TASK INPUTS Block Start
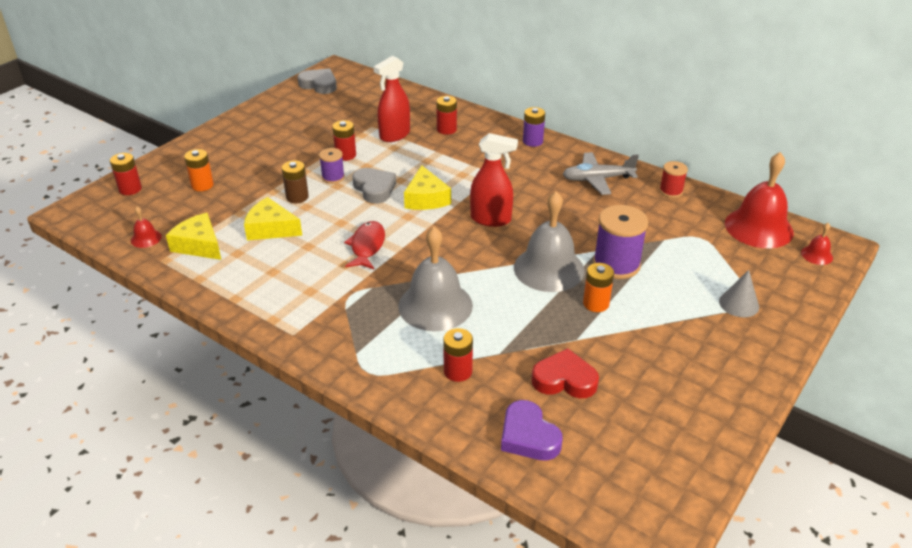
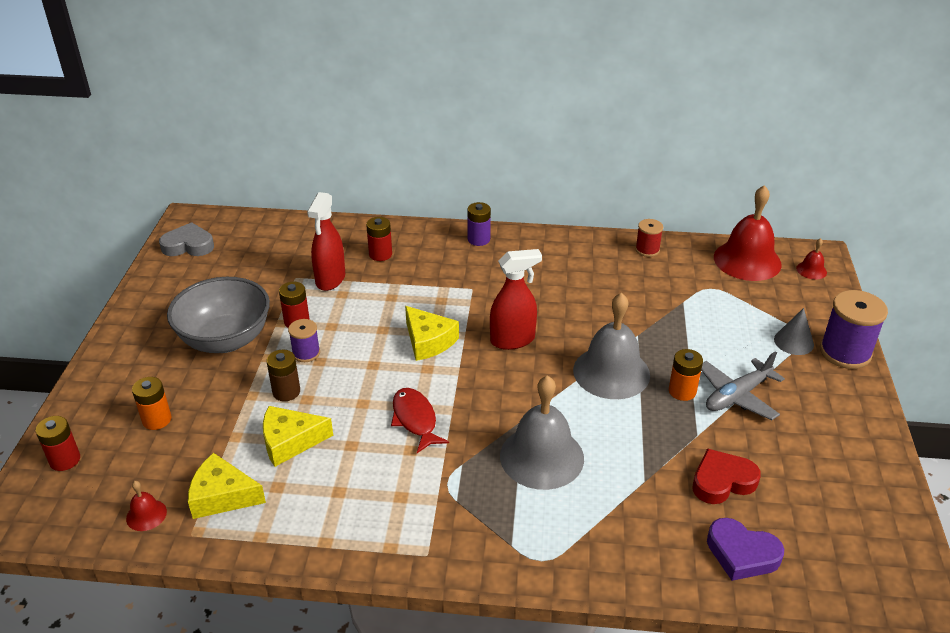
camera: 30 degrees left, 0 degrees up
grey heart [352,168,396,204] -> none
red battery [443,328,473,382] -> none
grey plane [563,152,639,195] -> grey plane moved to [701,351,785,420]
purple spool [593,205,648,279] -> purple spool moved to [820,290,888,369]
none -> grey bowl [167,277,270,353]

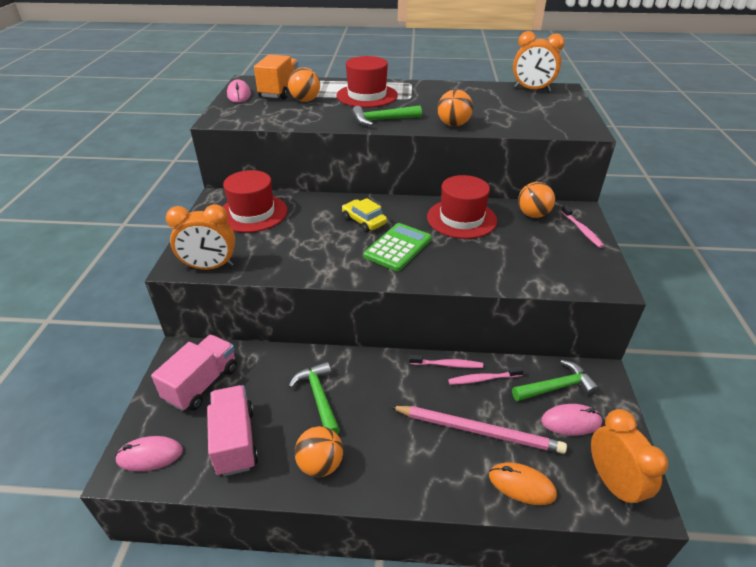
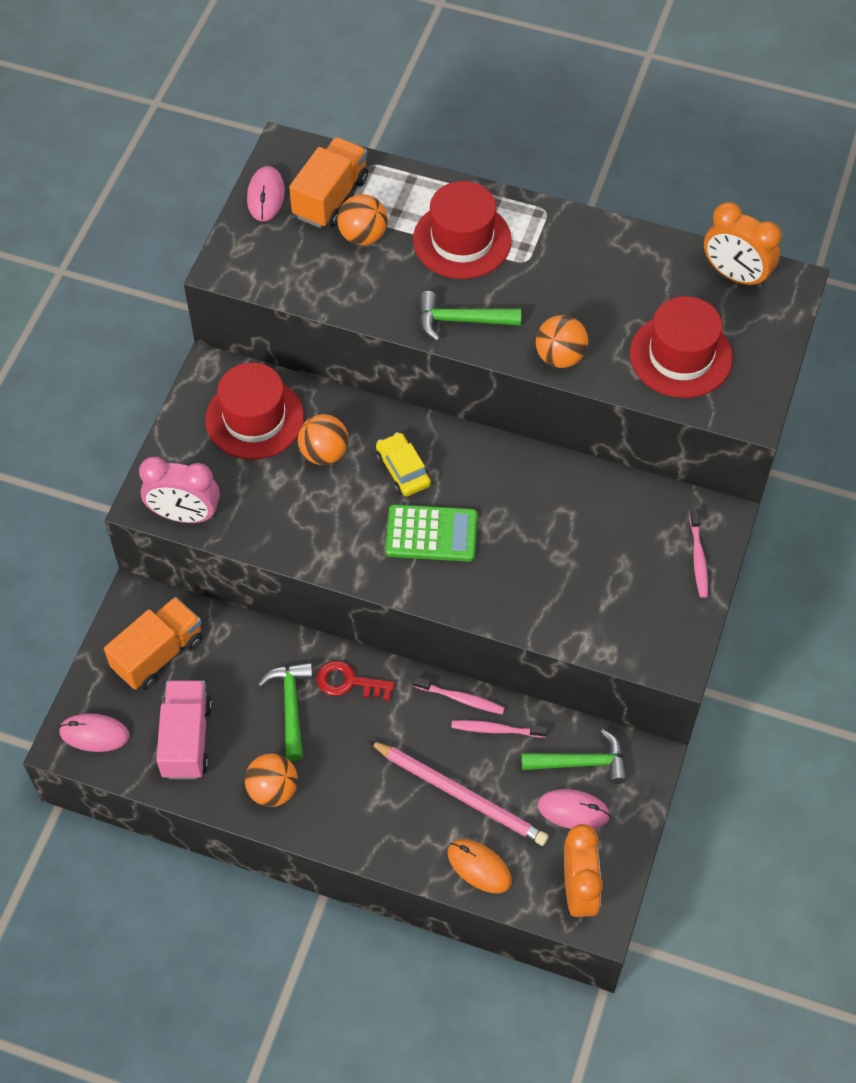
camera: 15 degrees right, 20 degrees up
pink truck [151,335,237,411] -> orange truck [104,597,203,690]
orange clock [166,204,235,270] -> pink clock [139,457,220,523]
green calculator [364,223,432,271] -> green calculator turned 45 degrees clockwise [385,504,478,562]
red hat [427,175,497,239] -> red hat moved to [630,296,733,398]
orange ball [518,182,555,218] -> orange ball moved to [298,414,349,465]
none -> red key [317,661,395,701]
TASK INPUTS Block End
▸ WORK INSTRUCTION: An exact repetition of all the records above is required, excluding the pictures.

▸ SOLUTION:
camera: 30 degrees left, 0 degrees up
grey heart [352,168,396,204] -> none
red battery [443,328,473,382] -> none
grey plane [563,152,639,195] -> grey plane moved to [701,351,785,420]
purple spool [593,205,648,279] -> purple spool moved to [820,290,888,369]
none -> grey bowl [167,277,270,353]

camera: 15 degrees right, 20 degrees up
pink truck [151,335,237,411] -> orange truck [104,597,203,690]
orange clock [166,204,235,270] -> pink clock [139,457,220,523]
green calculator [364,223,432,271] -> green calculator turned 45 degrees clockwise [385,504,478,562]
red hat [427,175,497,239] -> red hat moved to [630,296,733,398]
orange ball [518,182,555,218] -> orange ball moved to [298,414,349,465]
none -> red key [317,661,395,701]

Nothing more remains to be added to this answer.